#### [Task description]
Going down the data below, set down exactly the line with "DHT3 pin DATA: D1 -> D0" and each line after it through the line with "SCALE3 pin VCC: none -> 5V"; no other lines.

#### [Recorded information]

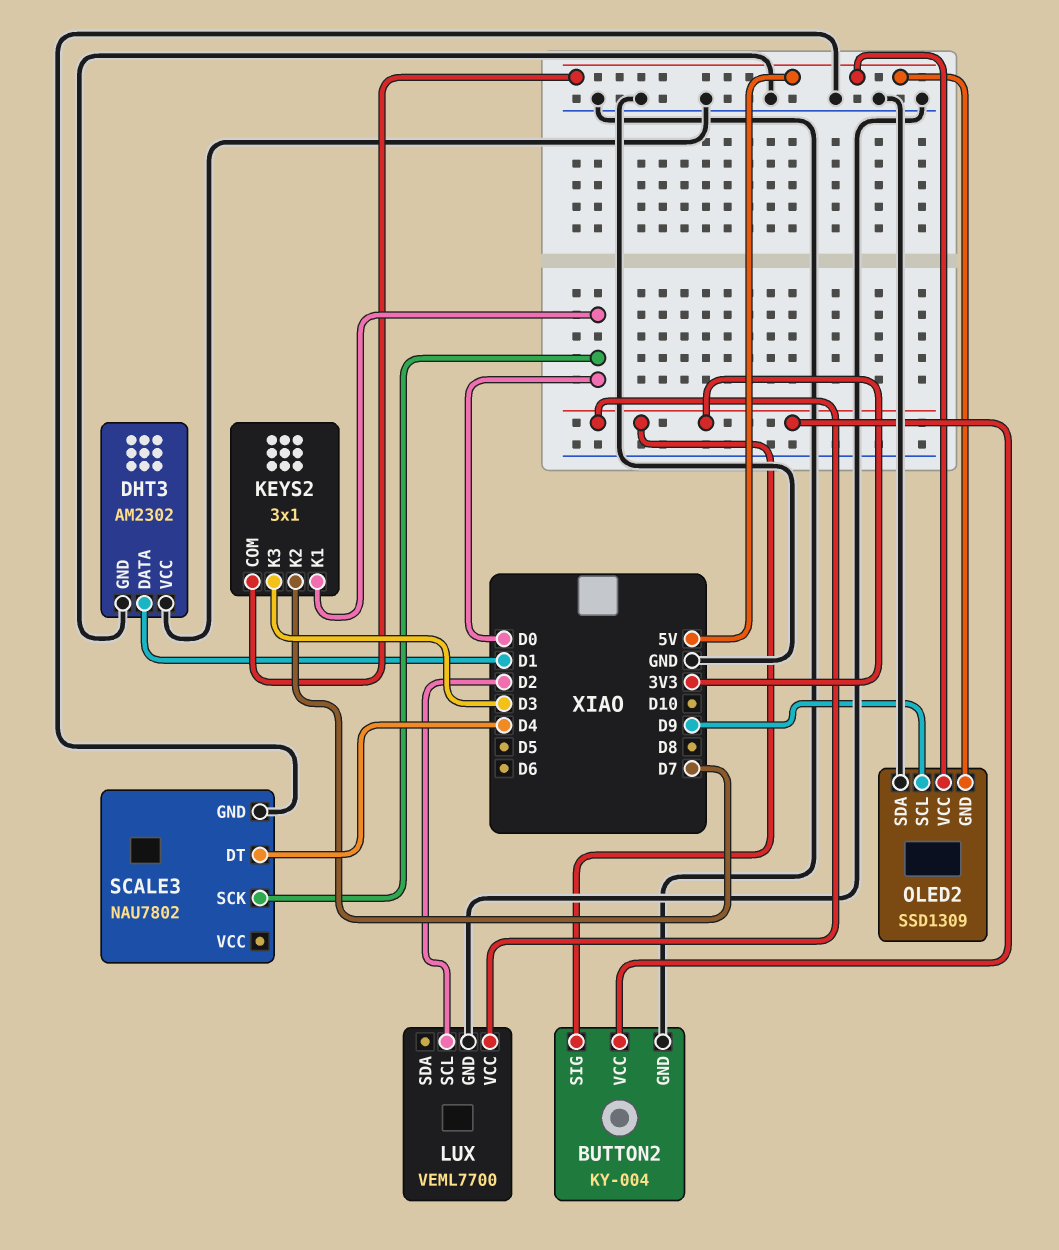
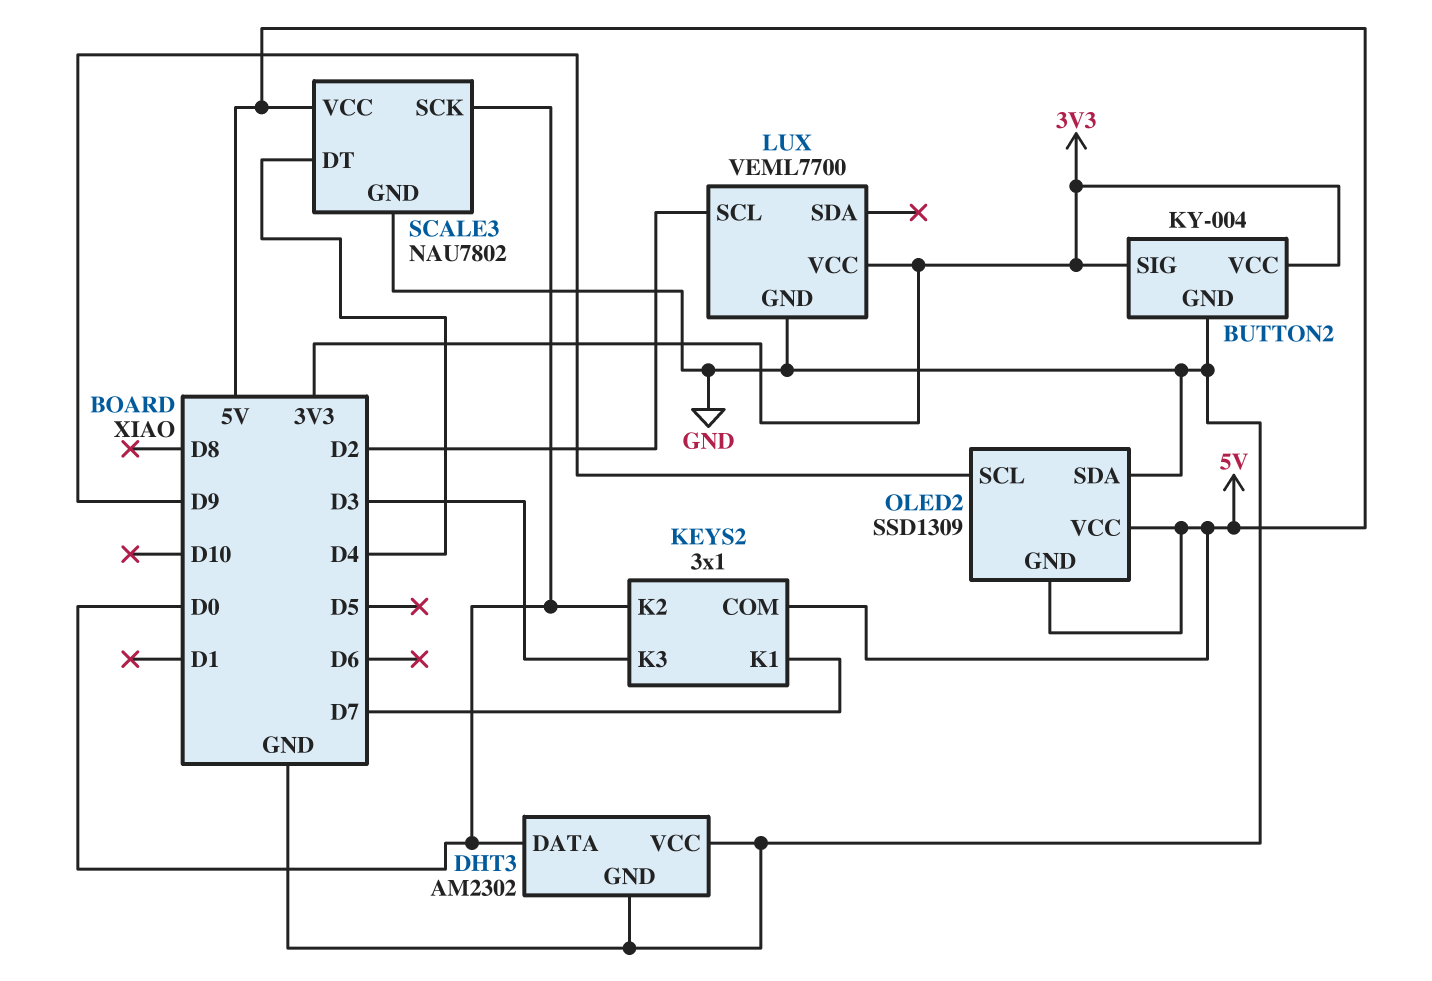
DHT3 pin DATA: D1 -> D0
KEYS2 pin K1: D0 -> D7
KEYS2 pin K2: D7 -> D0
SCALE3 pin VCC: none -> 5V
* * *
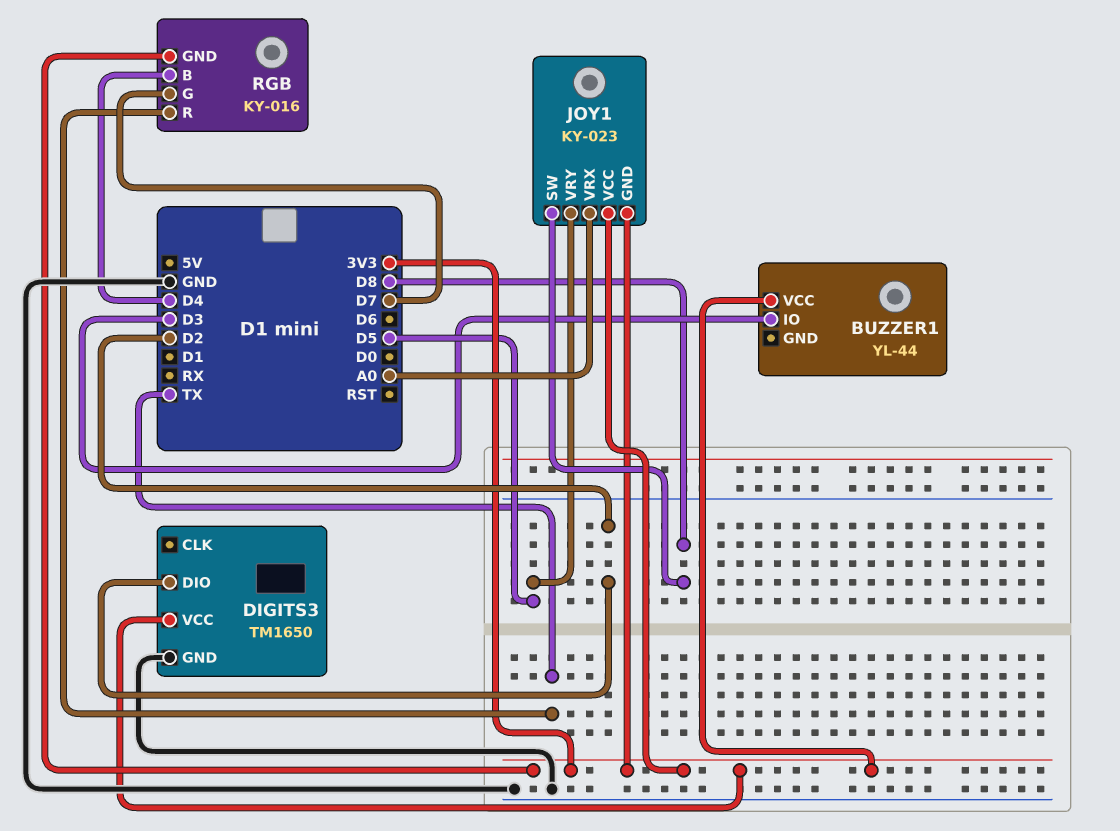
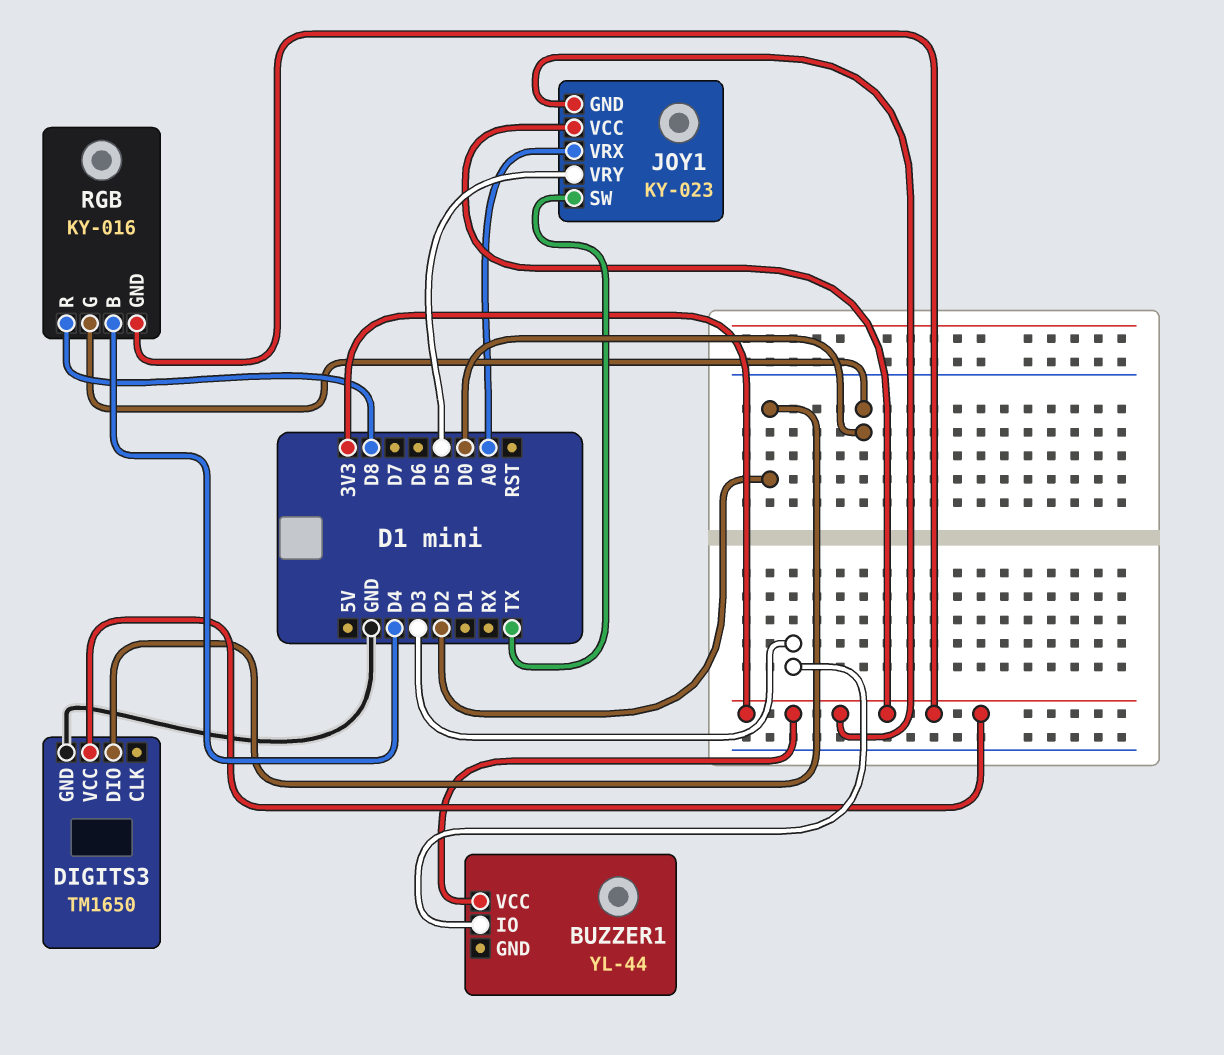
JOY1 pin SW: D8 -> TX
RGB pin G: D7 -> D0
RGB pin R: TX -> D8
--
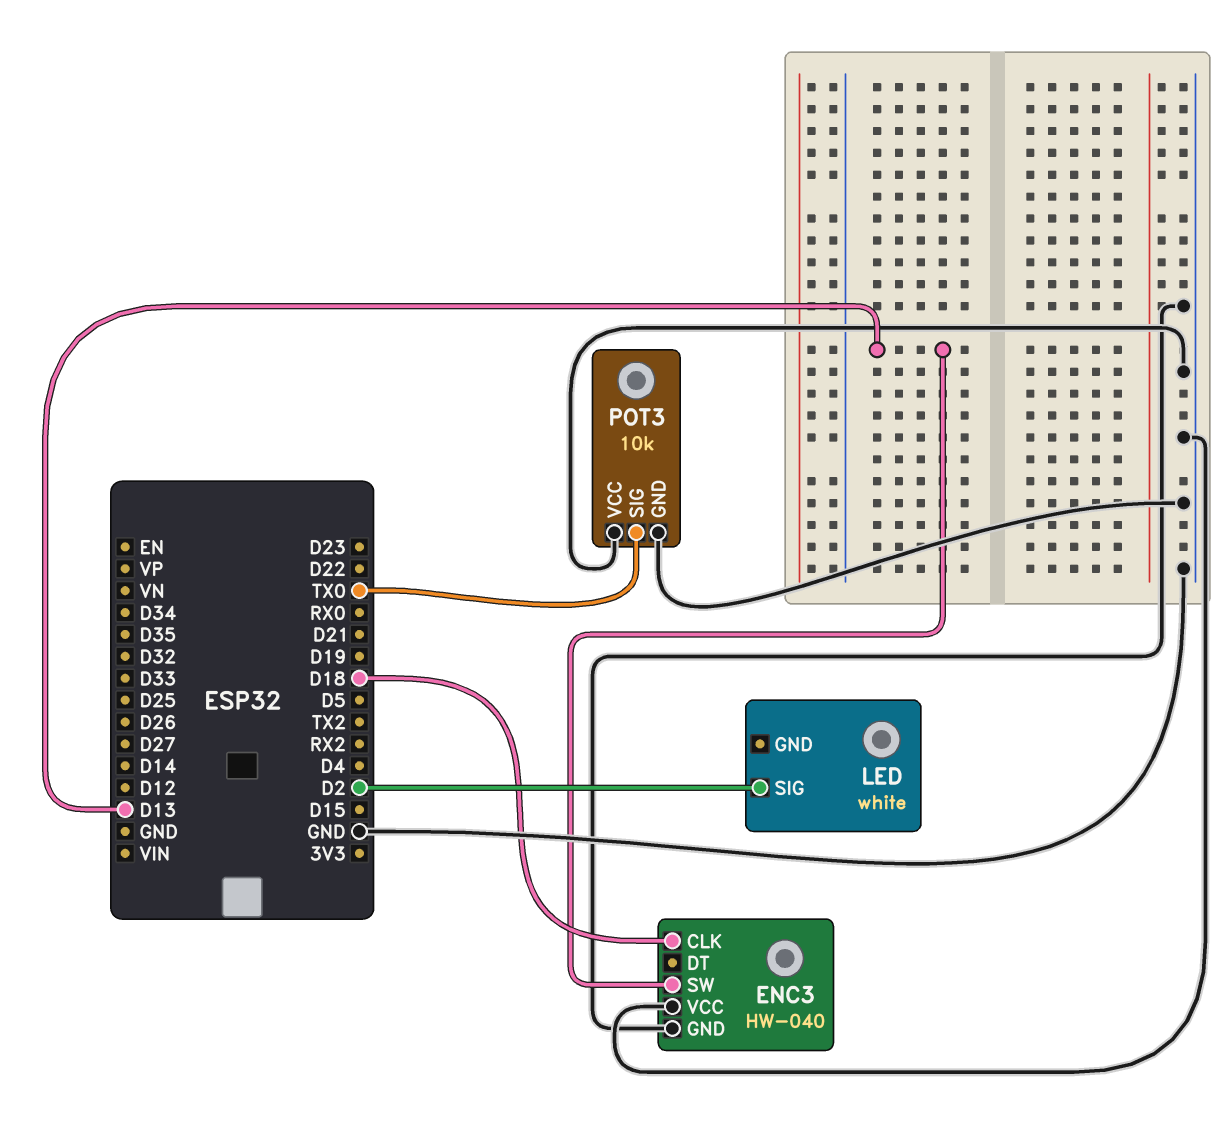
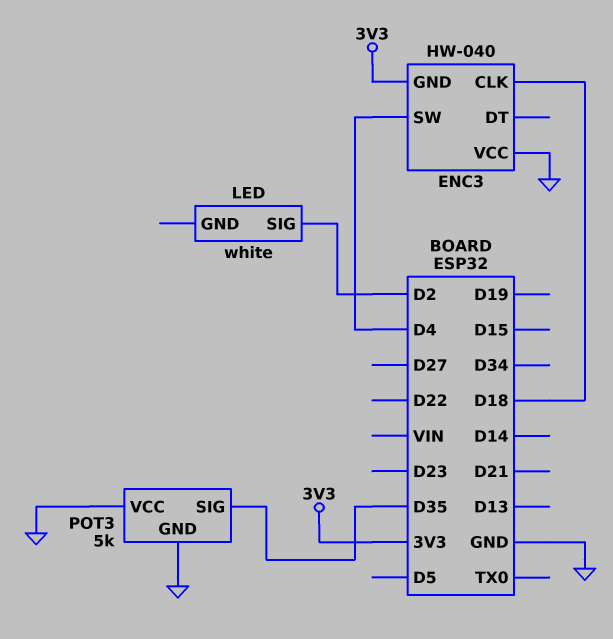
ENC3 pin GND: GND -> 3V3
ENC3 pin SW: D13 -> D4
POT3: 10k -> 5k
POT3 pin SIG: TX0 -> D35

#### [Result]
DHT3 pin DATA: D1 -> D0
KEYS2 pin K1: D0 -> D7
KEYS2 pin K2: D7 -> D0
SCALE3 pin VCC: none -> 5V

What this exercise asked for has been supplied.